<<<<

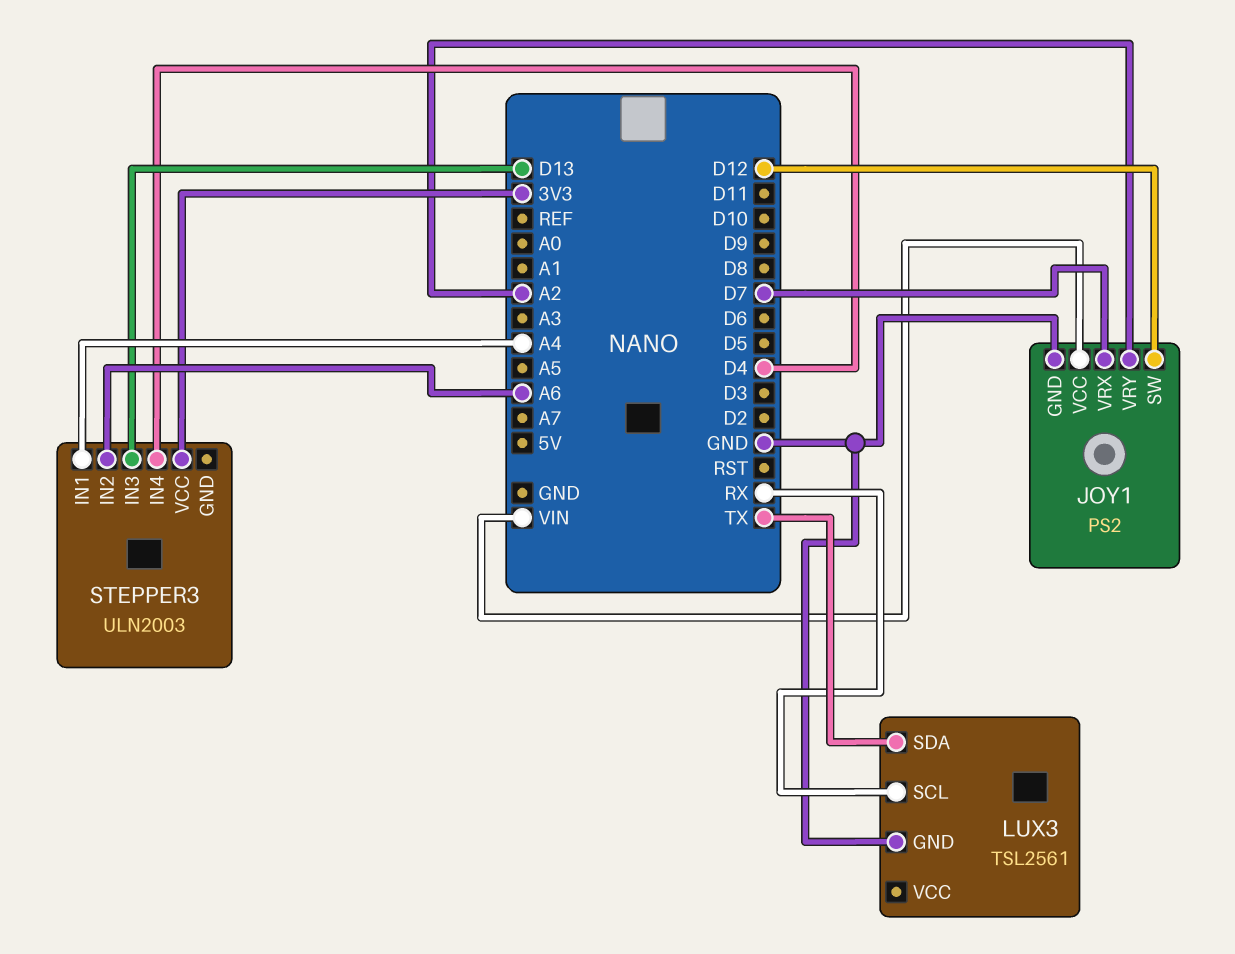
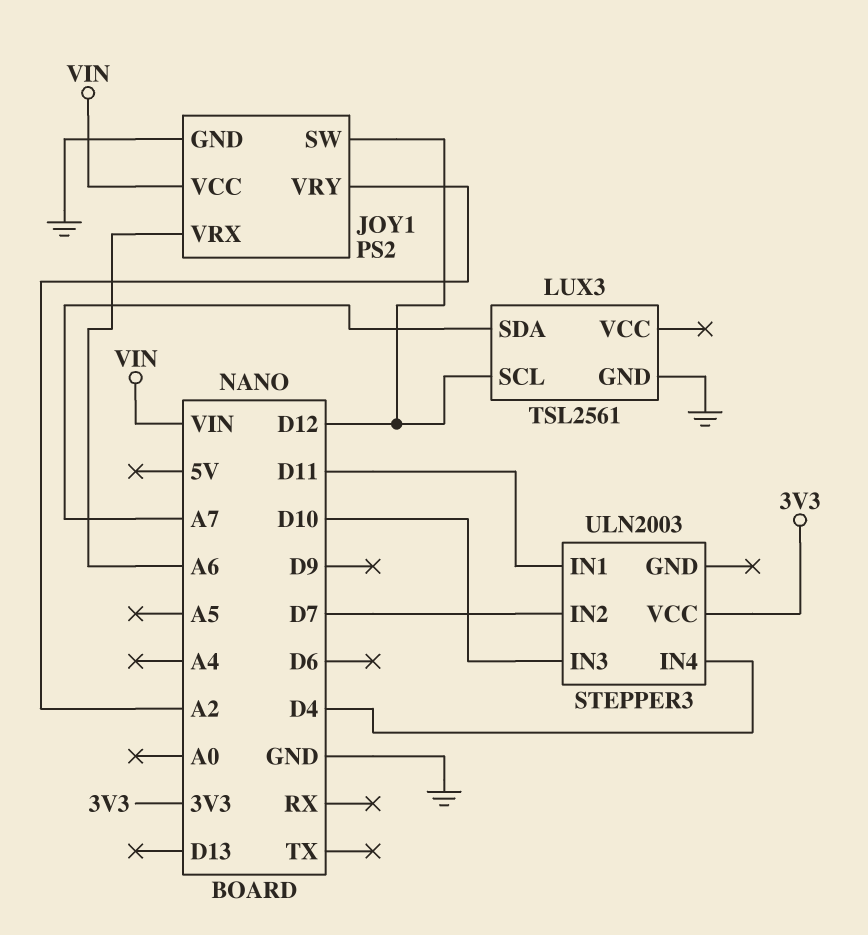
JOY1 pin VRX: D7 -> A6
LUX3 pin SCL: RX -> D12
LUX3 pin SDA: TX -> A7
STEPPER3 pin IN1: A4 -> D11
STEPPER3 pin IN2: A6 -> D7
STEPPER3 pin IN3: D13 -> D10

>>>>

Retype every entry exactly as written, but omit the pictures.

* [WRITTEN RESPONSE]:
JOY1 pin VRX: D7 -> A6
LUX3 pin SCL: RX -> D12
LUX3 pin SDA: TX -> A7
STEPPER3 pin IN1: A4 -> D11
STEPPER3 pin IN2: A6 -> D7
STEPPER3 pin IN3: D13 -> D10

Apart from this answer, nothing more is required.